ACTIVITY:
Write down, unchanged, the entries from the first line through the line holding "C7: 47nF (-9V, GND) -> 1uF (-9V, GND)". Include no other line.

■ ■ ■ ■

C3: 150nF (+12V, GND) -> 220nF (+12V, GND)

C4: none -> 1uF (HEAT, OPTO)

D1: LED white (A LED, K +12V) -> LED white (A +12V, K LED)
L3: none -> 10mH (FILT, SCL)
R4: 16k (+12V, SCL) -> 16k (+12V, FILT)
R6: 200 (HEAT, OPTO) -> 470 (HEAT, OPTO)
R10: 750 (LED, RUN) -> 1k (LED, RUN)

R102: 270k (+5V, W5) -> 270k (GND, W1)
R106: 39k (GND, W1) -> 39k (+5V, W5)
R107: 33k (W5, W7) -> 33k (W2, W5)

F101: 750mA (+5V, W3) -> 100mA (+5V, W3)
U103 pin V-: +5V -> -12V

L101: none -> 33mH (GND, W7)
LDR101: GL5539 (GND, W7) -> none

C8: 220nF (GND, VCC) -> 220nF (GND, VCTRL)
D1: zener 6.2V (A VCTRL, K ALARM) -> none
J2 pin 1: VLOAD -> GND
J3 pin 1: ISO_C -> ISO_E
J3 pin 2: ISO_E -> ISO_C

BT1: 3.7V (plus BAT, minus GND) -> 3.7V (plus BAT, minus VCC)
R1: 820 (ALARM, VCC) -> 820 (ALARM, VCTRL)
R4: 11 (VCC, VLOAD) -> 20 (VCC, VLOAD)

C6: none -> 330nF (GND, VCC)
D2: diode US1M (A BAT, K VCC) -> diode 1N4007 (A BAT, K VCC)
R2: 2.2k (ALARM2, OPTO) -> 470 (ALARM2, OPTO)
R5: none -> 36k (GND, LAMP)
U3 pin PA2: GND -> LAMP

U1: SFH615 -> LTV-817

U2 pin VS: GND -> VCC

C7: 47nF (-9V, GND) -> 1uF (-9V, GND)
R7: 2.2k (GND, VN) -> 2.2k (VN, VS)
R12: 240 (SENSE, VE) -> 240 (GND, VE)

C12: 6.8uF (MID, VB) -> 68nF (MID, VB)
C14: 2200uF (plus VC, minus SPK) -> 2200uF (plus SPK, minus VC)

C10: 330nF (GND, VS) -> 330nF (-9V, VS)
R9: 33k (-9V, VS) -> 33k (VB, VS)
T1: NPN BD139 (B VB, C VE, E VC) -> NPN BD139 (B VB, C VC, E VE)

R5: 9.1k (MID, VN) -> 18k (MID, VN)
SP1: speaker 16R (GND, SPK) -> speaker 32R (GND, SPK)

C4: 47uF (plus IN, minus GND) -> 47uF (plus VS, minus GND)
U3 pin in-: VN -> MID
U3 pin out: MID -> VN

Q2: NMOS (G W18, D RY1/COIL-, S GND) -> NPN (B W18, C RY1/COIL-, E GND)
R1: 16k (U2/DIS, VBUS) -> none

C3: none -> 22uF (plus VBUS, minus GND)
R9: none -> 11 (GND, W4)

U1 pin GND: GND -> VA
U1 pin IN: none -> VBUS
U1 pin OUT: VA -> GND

■ ■ ■ ■

ANSWER FOR THIS EXERCISE:
C3: 150nF (+12V, GND) -> 220nF (+12V, GND)

C4: none -> 1uF (HEAT, OPTO)

D1: LED white (A LED, K +12V) -> LED white (A +12V, K LED)
L3: none -> 10mH (FILT, SCL)
R4: 16k (+12V, SCL) -> 16k (+12V, FILT)
R6: 200 (HEAT, OPTO) -> 470 (HEAT, OPTO)
R10: 750 (LED, RUN) -> 1k (LED, RUN)

R102: 270k (+5V, W5) -> 270k (GND, W1)
R106: 39k (GND, W1) -> 39k (+5V, W5)
R107: 33k (W5, W7) -> 33k (W2, W5)

F101: 750mA (+5V, W3) -> 100mA (+5V, W3)
U103 pin V-: +5V -> -12V

L101: none -> 33mH (GND, W7)
LDR101: GL5539 (GND, W7) -> none

C8: 220nF (GND, VCC) -> 220nF (GND, VCTRL)
D1: zener 6.2V (A VCTRL, K ALARM) -> none
J2 pin 1: VLOAD -> GND
J3 pin 1: ISO_C -> ISO_E
J3 pin 2: ISO_E -> ISO_C

BT1: 3.7V (plus BAT, minus GND) -> 3.7V (plus BAT, minus VCC)
R1: 820 (ALARM, VCC) -> 820 (ALARM, VCTRL)
R4: 11 (VCC, VLOAD) -> 20 (VCC, VLOAD)

C6: none -> 330nF (GND, VCC)
D2: diode US1M (A BAT, K VCC) -> diode 1N4007 (A BAT, K VCC)
R2: 2.2k (ALARM2, OPTO) -> 470 (ALARM2, OPTO)
R5: none -> 36k (GND, LAMP)
U3 pin PA2: GND -> LAMP

U1: SFH615 -> LTV-817

U2 pin VS: GND -> VCC

C7: 47nF (-9V, GND) -> 1uF (-9V, GND)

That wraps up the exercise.